__Requirement__:
Could you show all lines in the entries below that contain the string "gray"?

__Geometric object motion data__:

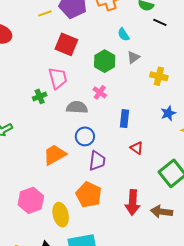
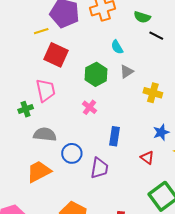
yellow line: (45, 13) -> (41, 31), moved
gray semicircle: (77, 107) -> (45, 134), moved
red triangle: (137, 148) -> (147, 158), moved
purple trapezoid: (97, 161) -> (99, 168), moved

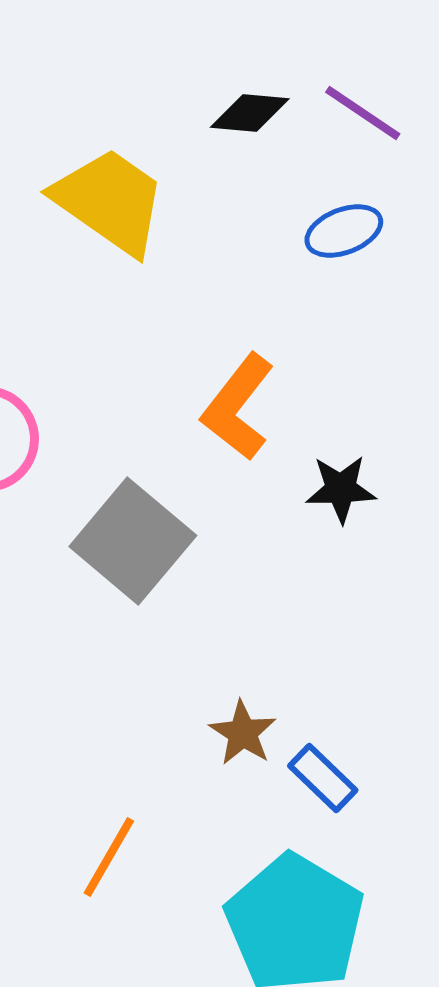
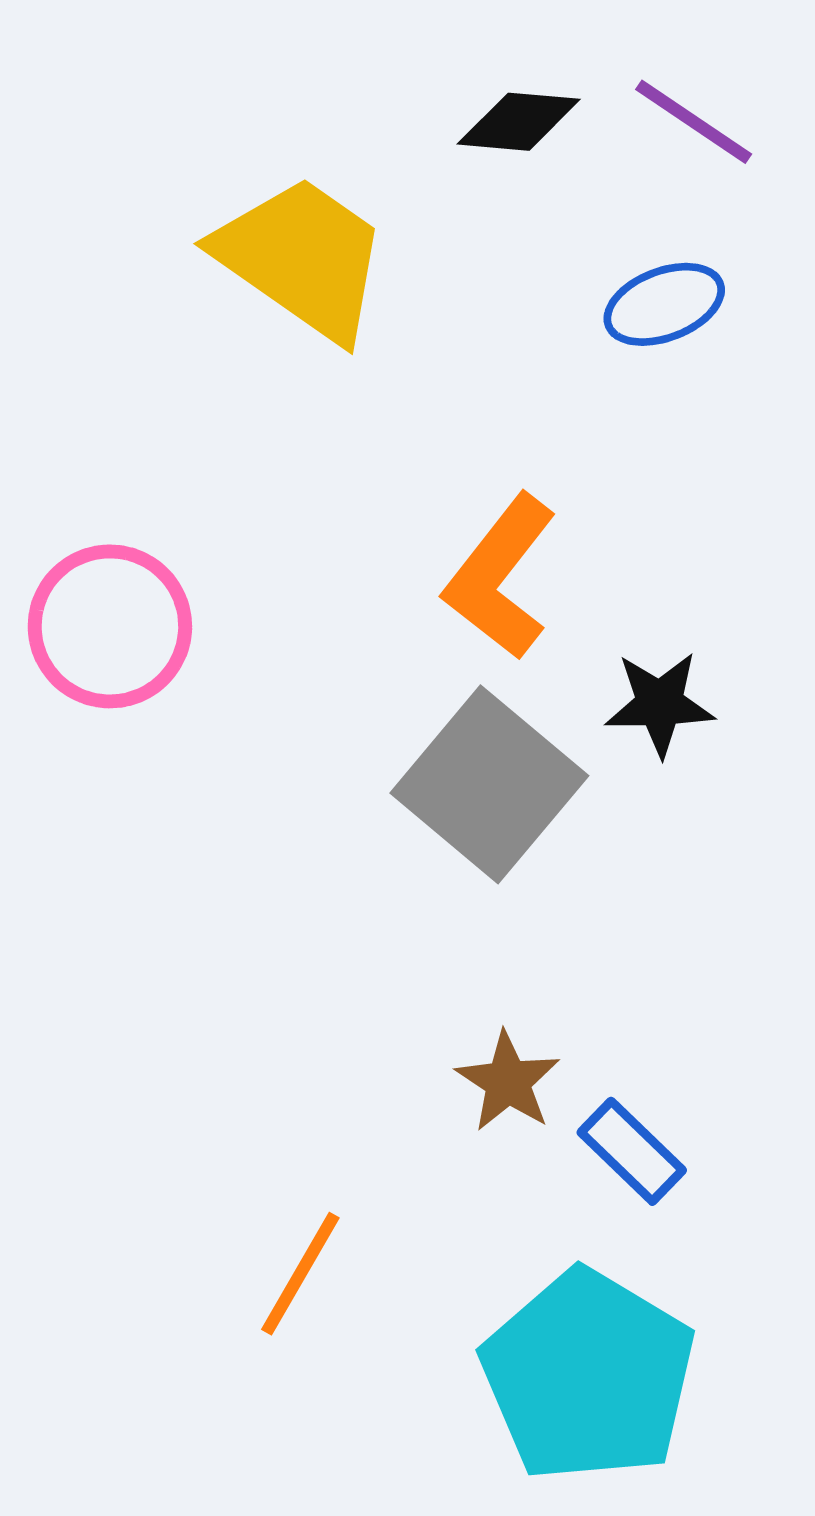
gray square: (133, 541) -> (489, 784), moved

__Exercise solution__:
gray semicircle: (77, 107) -> (45, 134), moved
gray square: (133, 541) -> (489, 784), moved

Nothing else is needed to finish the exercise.